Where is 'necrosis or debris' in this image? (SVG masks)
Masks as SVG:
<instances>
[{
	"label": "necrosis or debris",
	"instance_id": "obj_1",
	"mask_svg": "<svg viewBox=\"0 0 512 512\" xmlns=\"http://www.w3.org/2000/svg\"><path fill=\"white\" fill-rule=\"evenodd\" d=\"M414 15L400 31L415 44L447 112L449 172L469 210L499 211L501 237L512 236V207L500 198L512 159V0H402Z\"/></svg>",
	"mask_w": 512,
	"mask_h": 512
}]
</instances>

Objective:
Repeat every record, exactly as written.

Task result:
Where is 'necrosis or debris' in this image? (SVG masks)
Masks as SVG:
<instances>
[{
	"label": "necrosis or debris",
	"instance_id": "obj_1",
	"mask_svg": "<svg viewBox=\"0 0 512 512\" xmlns=\"http://www.w3.org/2000/svg\"><path fill=\"white\" fill-rule=\"evenodd\" d=\"M414 15L400 31L415 44L447 112L449 172L469 210L499 211L501 237L512 236V207L500 198L512 159V0H402Z\"/></svg>",
	"mask_w": 512,
	"mask_h": 512
}]
</instances>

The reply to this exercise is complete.